**TASK PROMPT**
Render every line of the data below as a JSON list of strings, with one string per line and no blank lines. Omit the pictures.

Extracted data entries
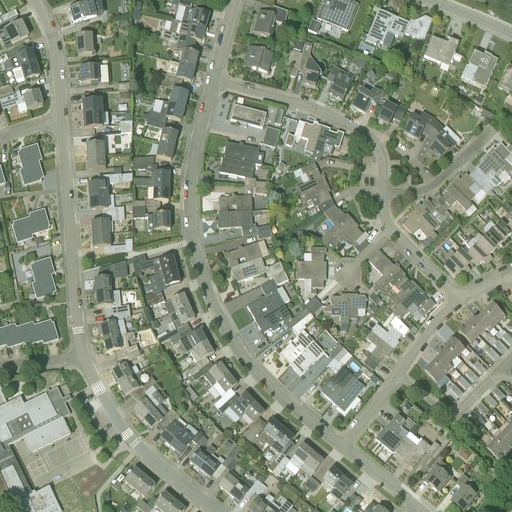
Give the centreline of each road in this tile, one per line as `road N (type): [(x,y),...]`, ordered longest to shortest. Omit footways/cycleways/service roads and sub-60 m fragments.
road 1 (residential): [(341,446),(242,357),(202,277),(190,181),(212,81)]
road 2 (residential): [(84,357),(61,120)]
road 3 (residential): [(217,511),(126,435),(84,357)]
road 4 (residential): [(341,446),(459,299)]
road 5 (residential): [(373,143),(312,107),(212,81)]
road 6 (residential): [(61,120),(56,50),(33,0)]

**RESULT FOR THIS TASK**
[
  "Give the centreline of each road in this tile, one per line as `road N (type): [(x,y),...]`, ordered longest to shortest. Omit footways/cycleways/service roads and sub-60 m fragments.",
  "road 1 (residential): [(341,446),(242,357),(202,277),(190,181),(212,81)]",
  "road 2 (residential): [(84,357),(61,120)]",
  "road 3 (residential): [(217,511),(126,435),(84,357)]",
  "road 4 (residential): [(341,446),(459,299)]",
  "road 5 (residential): [(373,143),(312,107),(212,81)]",
  "road 6 (residential): [(61,120),(56,50),(33,0)]"
]